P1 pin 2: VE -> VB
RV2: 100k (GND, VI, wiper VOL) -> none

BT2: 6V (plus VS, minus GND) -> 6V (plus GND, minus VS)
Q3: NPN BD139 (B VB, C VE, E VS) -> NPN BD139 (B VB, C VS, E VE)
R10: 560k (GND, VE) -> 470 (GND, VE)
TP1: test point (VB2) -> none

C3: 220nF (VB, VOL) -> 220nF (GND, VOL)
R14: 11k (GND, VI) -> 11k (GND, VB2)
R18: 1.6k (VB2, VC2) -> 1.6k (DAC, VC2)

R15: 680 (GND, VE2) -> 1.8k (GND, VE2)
== == ==
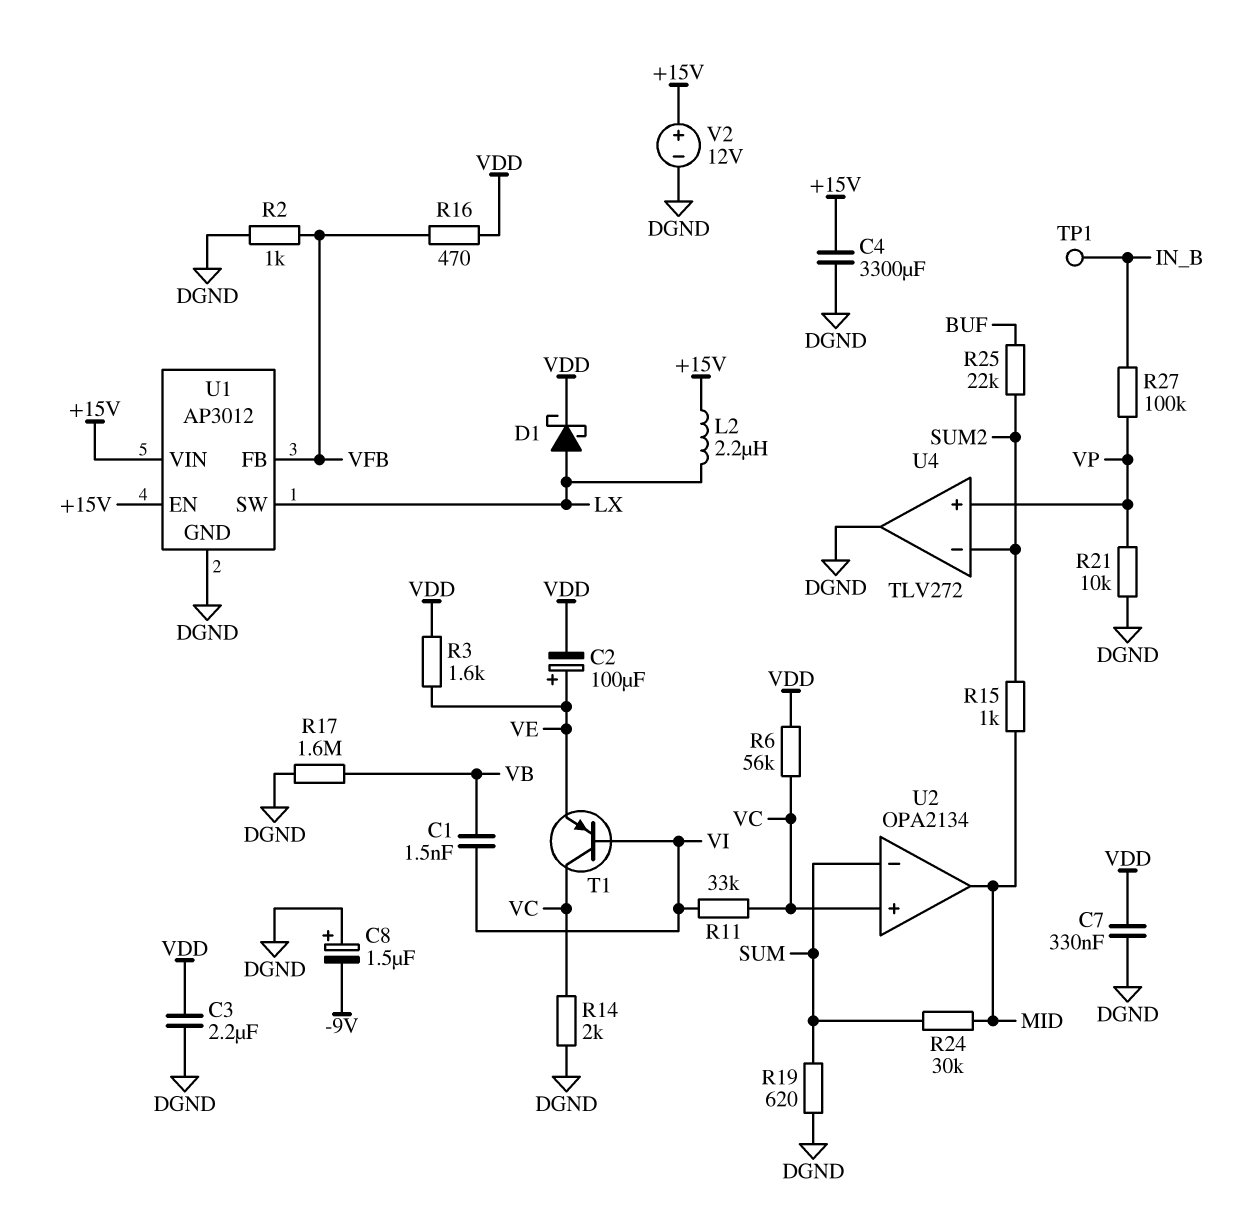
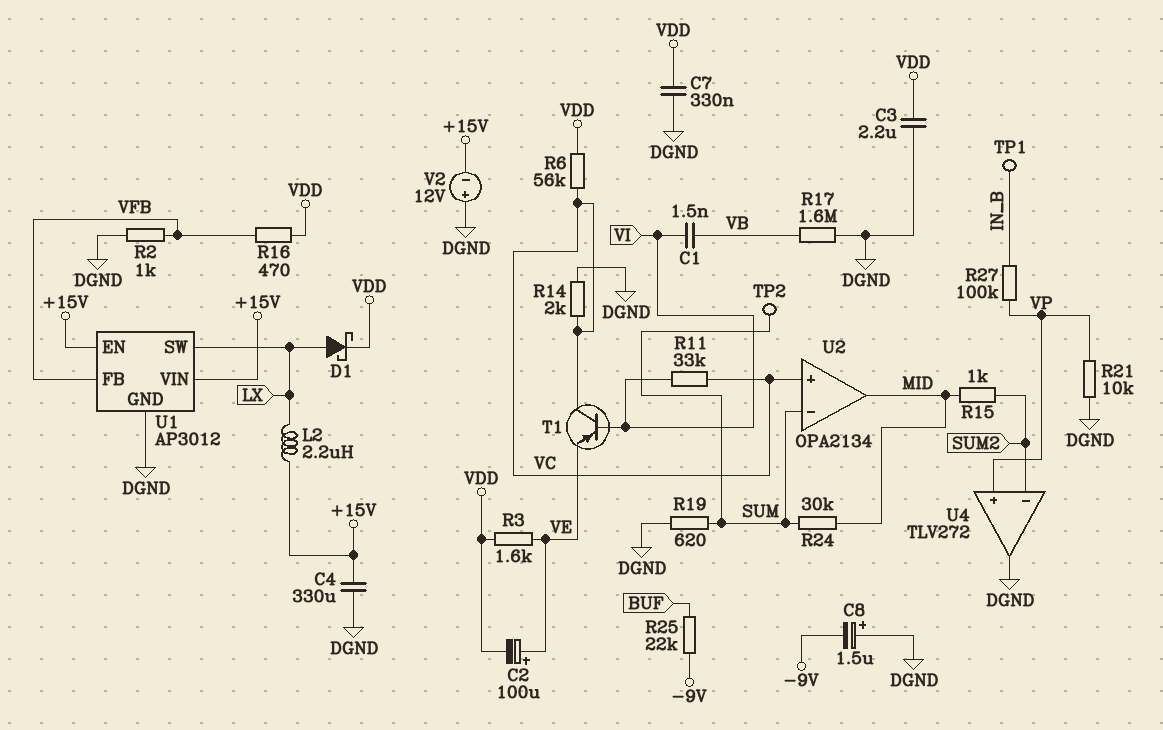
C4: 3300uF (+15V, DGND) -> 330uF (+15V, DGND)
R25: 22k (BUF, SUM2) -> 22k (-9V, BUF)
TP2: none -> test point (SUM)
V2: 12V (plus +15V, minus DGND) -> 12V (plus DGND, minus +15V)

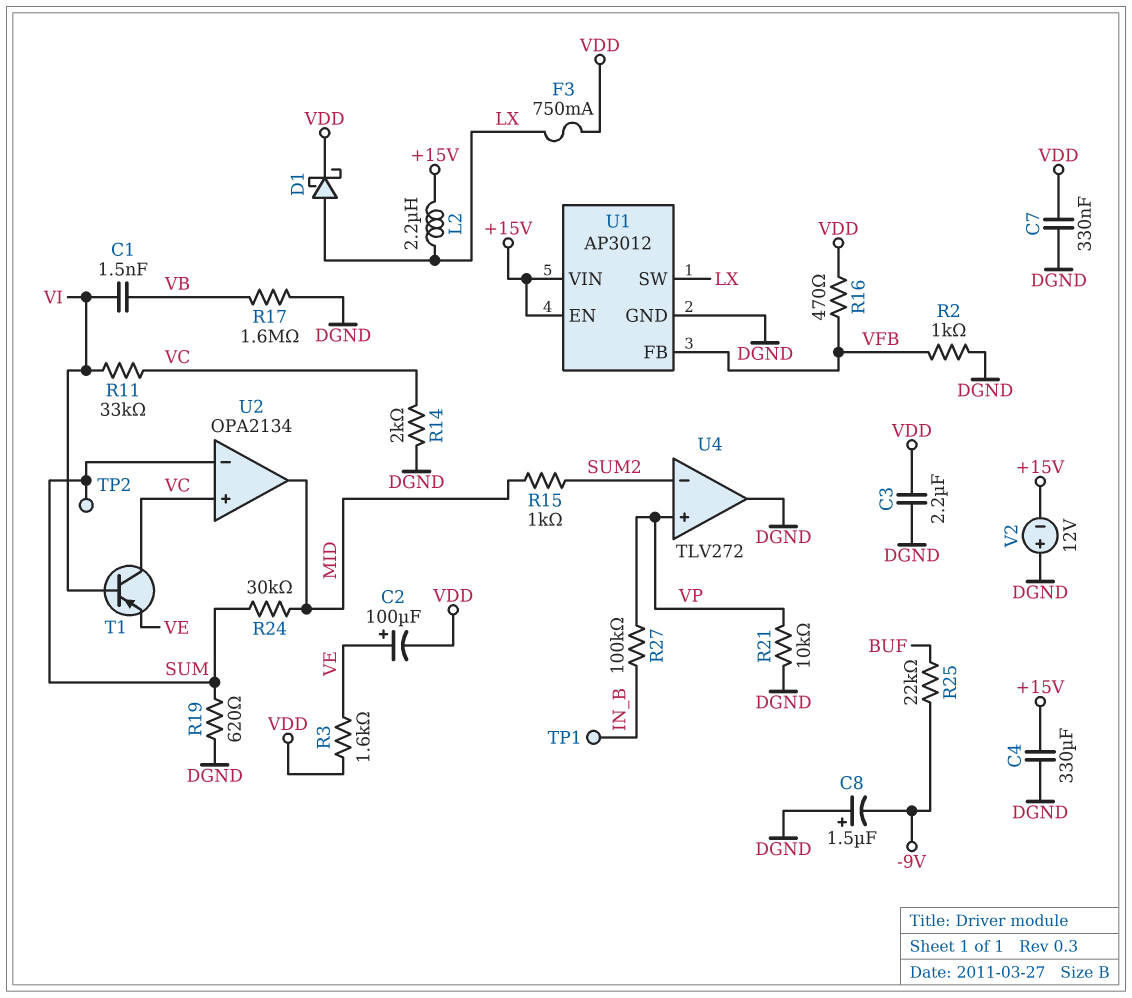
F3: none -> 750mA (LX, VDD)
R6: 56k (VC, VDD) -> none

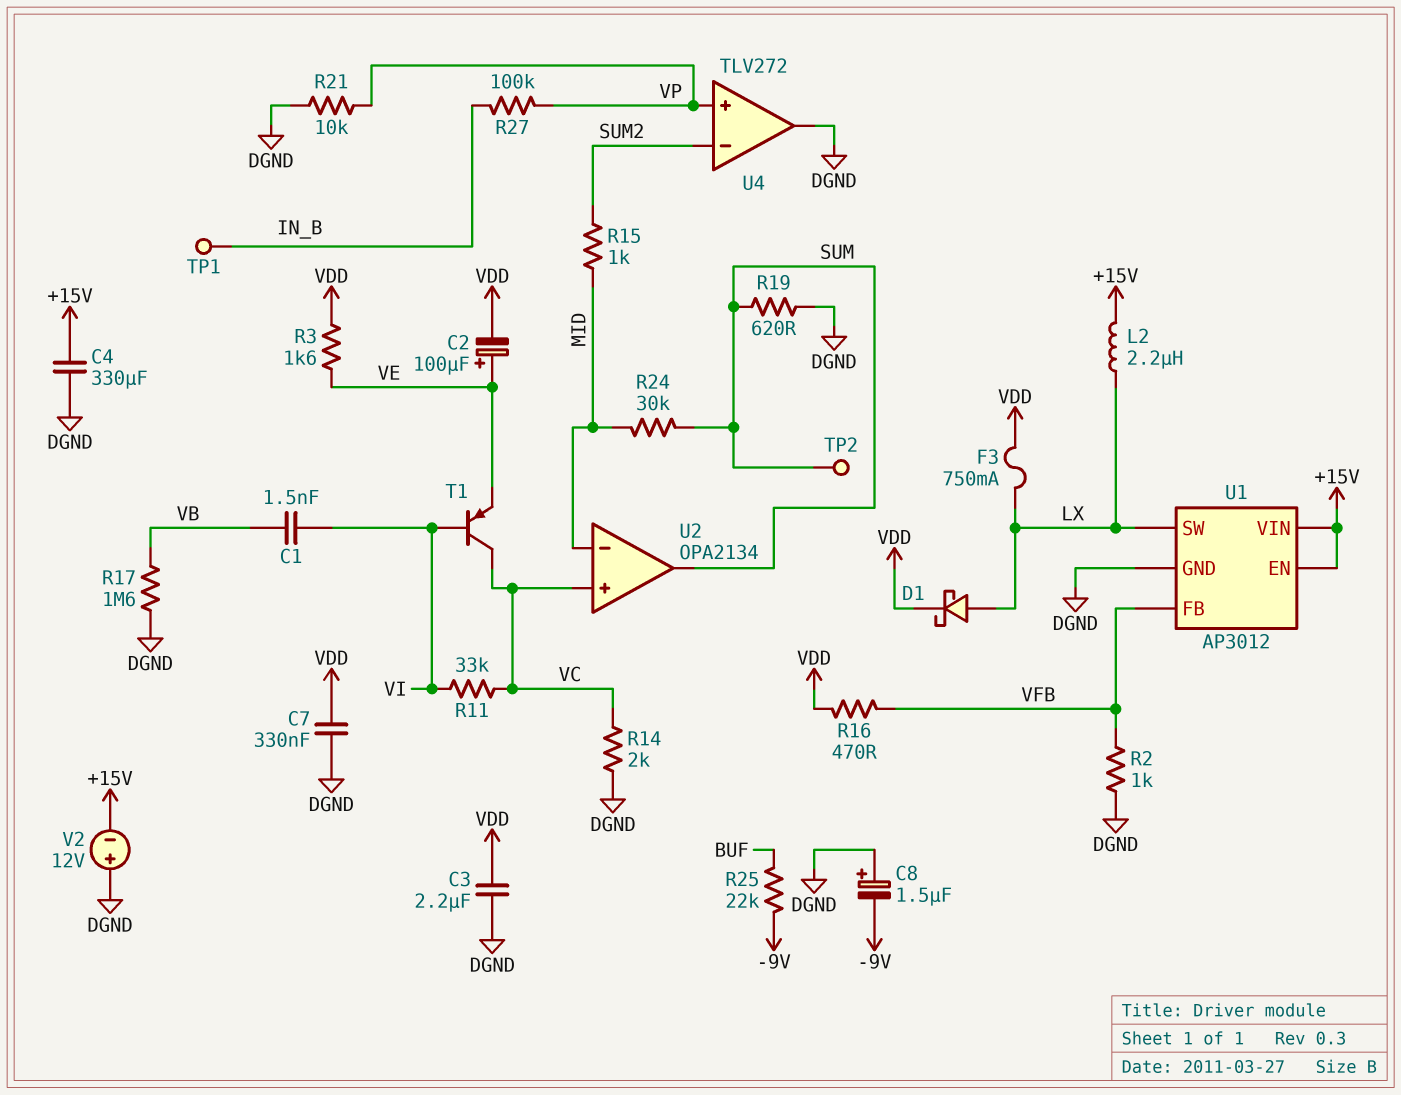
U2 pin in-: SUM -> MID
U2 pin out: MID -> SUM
== == ==
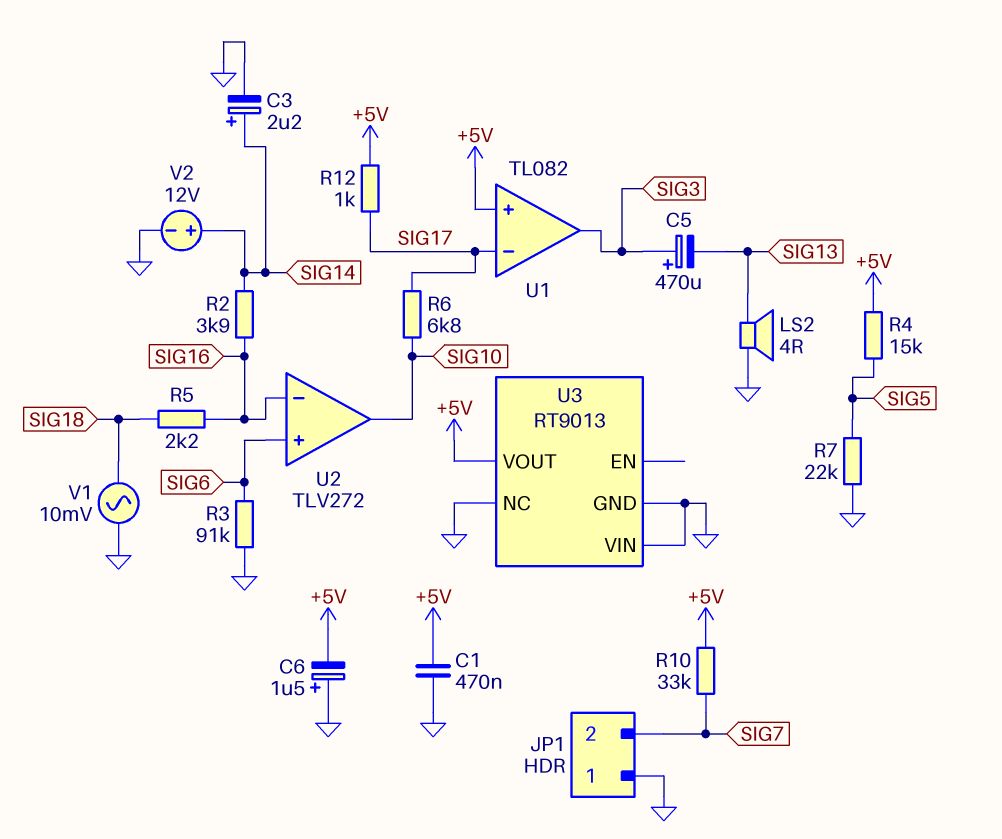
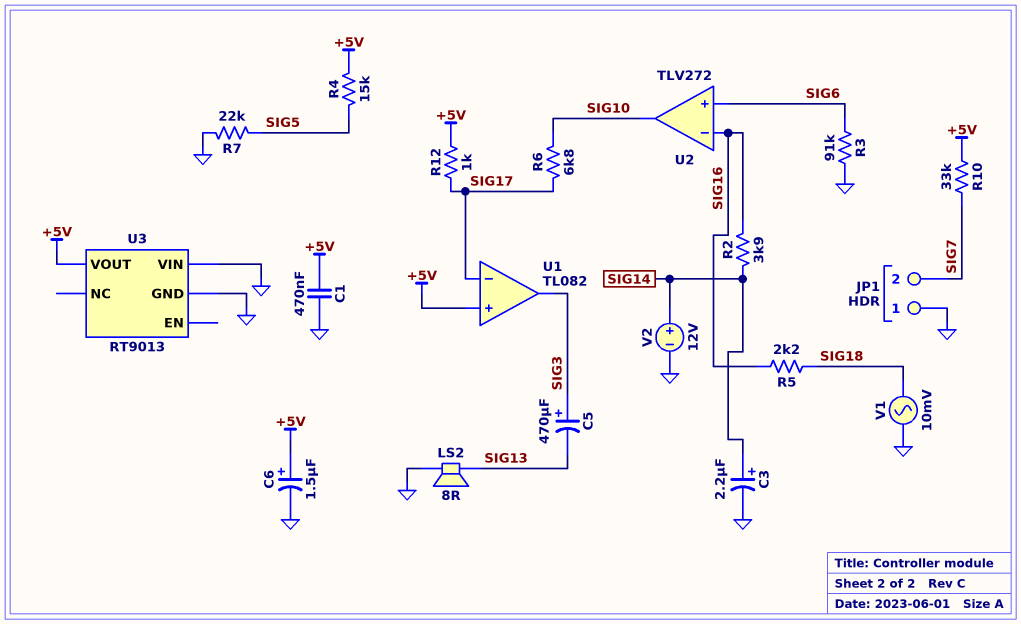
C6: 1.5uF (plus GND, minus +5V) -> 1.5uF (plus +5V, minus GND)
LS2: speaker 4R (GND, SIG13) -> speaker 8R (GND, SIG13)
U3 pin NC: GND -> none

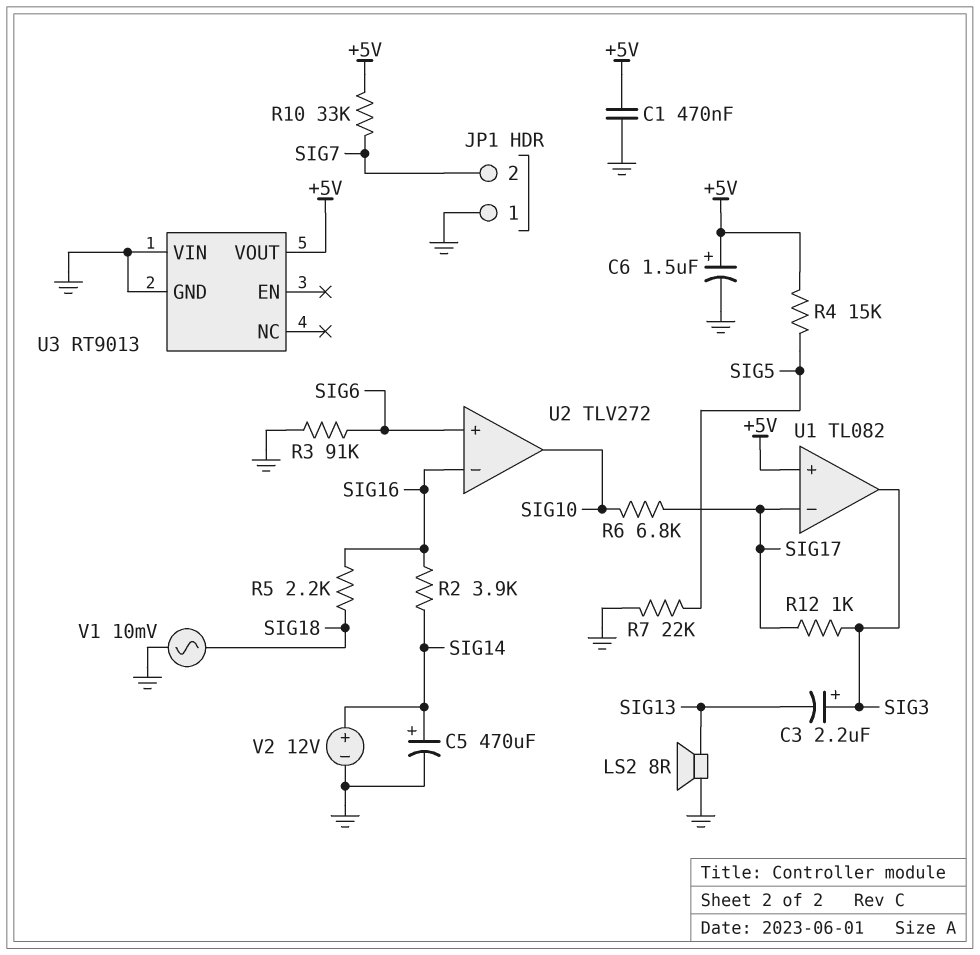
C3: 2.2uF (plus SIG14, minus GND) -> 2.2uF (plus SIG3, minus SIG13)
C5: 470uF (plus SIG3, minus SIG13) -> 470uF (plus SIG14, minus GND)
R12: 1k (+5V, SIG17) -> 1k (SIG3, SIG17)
== == ==
THE PROBLEM:
Copy word for word the stretch of entries above from the line that has "BT2: 6V (plus" through the line that has "R15: 680 (GND, VE2) -> 1.8k (GND, VE2)", both ends included, and nothing outside it.

ANSWER TO THIS PROBLEM:
BT2: 6V (plus VS, minus GND) -> 6V (plus GND, minus VS)
Q3: NPN BD139 (B VB, C VE, E VS) -> NPN BD139 (B VB, C VS, E VE)
R10: 560k (GND, VE) -> 470 (GND, VE)
TP1: test point (VB2) -> none

C3: 220nF (VB, VOL) -> 220nF (GND, VOL)
R14: 11k (GND, VI) -> 11k (GND, VB2)
R18: 1.6k (VB2, VC2) -> 1.6k (DAC, VC2)

R15: 680 (GND, VE2) -> 1.8k (GND, VE2)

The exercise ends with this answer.